▶ _PROBLEM REQUIREMENTS_
Copy every line below where the string "Mockup" is found.

Before-and-after coordinate records:
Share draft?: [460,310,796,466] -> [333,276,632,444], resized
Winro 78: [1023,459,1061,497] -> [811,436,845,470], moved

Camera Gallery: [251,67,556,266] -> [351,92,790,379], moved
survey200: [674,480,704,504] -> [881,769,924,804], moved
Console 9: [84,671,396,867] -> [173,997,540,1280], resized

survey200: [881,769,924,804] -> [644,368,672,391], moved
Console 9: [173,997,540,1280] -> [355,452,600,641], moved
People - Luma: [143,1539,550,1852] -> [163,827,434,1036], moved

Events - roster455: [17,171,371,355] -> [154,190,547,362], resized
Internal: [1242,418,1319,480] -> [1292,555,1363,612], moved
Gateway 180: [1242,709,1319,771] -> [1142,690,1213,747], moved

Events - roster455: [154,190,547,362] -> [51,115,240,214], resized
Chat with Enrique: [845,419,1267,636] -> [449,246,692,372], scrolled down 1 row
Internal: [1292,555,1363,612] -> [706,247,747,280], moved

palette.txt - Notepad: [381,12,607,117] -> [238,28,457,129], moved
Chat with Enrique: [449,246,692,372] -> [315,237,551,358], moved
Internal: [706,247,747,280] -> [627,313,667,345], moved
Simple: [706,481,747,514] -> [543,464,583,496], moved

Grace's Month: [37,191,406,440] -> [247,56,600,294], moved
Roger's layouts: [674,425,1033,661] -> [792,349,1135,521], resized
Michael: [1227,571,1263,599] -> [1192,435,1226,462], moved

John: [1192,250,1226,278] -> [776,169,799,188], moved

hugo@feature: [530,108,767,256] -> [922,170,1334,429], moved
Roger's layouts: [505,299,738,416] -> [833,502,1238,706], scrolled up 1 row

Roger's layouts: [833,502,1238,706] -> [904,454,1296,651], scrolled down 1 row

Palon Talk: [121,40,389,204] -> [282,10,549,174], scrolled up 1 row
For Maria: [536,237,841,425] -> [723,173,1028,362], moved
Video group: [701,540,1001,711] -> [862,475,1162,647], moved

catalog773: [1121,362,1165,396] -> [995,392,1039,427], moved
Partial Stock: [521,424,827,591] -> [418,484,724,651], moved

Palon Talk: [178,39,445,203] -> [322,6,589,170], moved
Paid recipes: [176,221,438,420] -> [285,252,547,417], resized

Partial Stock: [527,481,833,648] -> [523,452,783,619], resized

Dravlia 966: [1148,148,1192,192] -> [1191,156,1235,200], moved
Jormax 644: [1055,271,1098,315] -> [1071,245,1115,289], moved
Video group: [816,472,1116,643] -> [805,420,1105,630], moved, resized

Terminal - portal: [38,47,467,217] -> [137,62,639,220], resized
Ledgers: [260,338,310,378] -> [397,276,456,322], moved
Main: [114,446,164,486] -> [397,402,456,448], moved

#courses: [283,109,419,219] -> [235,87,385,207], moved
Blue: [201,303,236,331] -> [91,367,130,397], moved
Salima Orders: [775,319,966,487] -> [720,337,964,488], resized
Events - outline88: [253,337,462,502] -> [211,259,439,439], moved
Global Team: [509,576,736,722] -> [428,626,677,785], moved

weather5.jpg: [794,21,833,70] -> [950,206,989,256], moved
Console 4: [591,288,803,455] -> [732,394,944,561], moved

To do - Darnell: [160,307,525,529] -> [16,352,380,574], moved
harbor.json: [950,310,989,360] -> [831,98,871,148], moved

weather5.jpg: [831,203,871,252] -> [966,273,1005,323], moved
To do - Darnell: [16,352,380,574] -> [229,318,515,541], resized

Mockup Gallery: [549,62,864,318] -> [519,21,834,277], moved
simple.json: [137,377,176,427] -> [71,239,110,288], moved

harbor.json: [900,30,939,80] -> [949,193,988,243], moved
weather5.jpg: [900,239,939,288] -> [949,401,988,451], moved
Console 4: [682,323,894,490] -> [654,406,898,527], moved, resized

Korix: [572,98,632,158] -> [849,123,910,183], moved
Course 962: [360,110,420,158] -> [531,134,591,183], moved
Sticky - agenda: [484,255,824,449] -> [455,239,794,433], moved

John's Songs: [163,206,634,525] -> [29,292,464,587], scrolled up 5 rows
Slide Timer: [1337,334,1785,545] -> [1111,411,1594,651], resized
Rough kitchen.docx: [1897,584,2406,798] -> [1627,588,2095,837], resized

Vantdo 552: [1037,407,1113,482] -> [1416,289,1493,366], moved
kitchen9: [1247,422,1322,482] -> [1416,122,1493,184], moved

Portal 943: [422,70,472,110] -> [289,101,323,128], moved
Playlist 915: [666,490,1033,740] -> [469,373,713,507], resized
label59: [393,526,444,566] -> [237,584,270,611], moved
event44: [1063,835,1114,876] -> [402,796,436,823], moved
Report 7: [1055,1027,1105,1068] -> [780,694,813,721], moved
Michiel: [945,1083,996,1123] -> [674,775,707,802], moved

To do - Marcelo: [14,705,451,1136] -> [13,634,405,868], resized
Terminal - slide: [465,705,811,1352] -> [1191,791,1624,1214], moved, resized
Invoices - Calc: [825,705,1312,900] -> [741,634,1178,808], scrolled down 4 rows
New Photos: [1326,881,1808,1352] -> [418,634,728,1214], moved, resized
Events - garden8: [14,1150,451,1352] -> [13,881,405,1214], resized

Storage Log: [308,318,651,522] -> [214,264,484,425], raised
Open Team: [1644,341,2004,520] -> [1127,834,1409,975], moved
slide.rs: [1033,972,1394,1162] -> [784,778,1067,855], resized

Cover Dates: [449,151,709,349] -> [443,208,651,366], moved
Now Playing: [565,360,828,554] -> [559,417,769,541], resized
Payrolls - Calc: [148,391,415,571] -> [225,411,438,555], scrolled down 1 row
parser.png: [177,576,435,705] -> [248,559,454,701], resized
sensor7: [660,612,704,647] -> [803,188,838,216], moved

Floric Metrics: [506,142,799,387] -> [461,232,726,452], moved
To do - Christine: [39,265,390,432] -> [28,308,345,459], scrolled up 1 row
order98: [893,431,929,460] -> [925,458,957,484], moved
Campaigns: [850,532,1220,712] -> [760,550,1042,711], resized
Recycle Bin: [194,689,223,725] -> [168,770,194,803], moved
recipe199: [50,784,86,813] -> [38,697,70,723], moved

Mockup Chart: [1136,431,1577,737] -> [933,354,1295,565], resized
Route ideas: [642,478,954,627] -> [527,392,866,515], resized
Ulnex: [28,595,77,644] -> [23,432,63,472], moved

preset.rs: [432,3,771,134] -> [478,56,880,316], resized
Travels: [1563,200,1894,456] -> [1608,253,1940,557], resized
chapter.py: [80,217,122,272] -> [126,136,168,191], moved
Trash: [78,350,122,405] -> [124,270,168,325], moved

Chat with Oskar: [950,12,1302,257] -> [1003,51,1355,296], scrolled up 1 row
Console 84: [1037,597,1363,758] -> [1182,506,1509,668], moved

▶ _THE COMPLETED TASK_
Mockup Gallery: [549,62,864,318] -> [519,21,834,277], moved
Mockup Chart: [1136,431,1577,737] -> [933,354,1295,565], resized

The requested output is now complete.